◆ WORK REQUIRED
Leave every picture out, and retype all the remaining records exactly.

◆ DATA EXTRACT
########################################
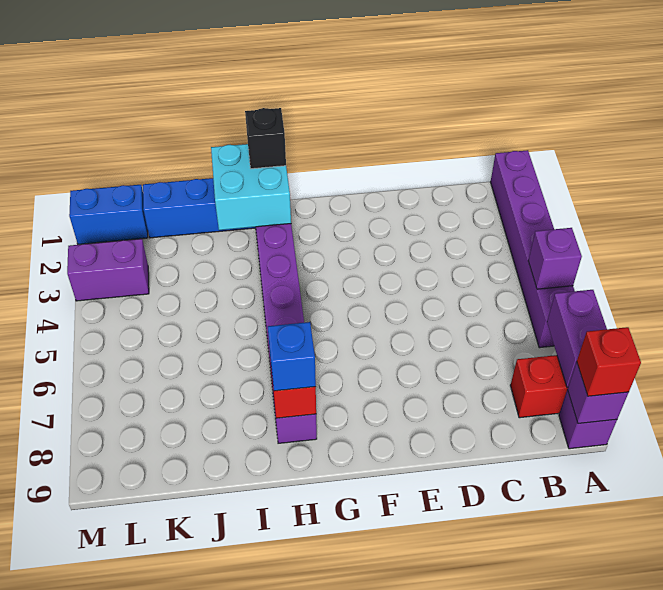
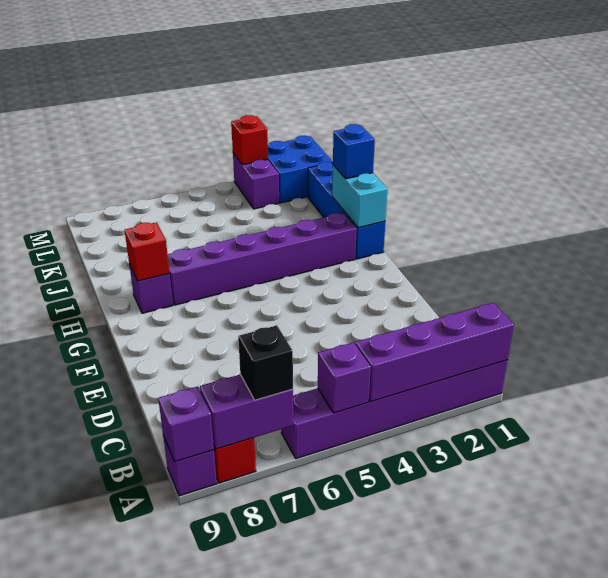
none -> purple brick A1:A4 level 2
red brick A9 level 3 -> red brick M3 level 2
cyan brick H1:I2 level 2 -> cyan brick H1:I1 level 2
black brick H1 level 3 -> black brick A7 level 3
blue brick H8 level 3 -> blue brick I1 level 3
blue brick L1:M1 level 1 -> blue brick L1:M2 level 1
########################################
◆ RESPONSE
none -> purple brick A1:A4 level 2
red brick A9 level 3 -> red brick M3 level 2
cyan brick H1:I2 level 2 -> cyan brick H1:I1 level 2
black brick H1 level 3 -> black brick A7 level 3
blue brick H8 level 3 -> blue brick I1 level 3
blue brick L1:M1 level 1 -> blue brick L1:M2 level 1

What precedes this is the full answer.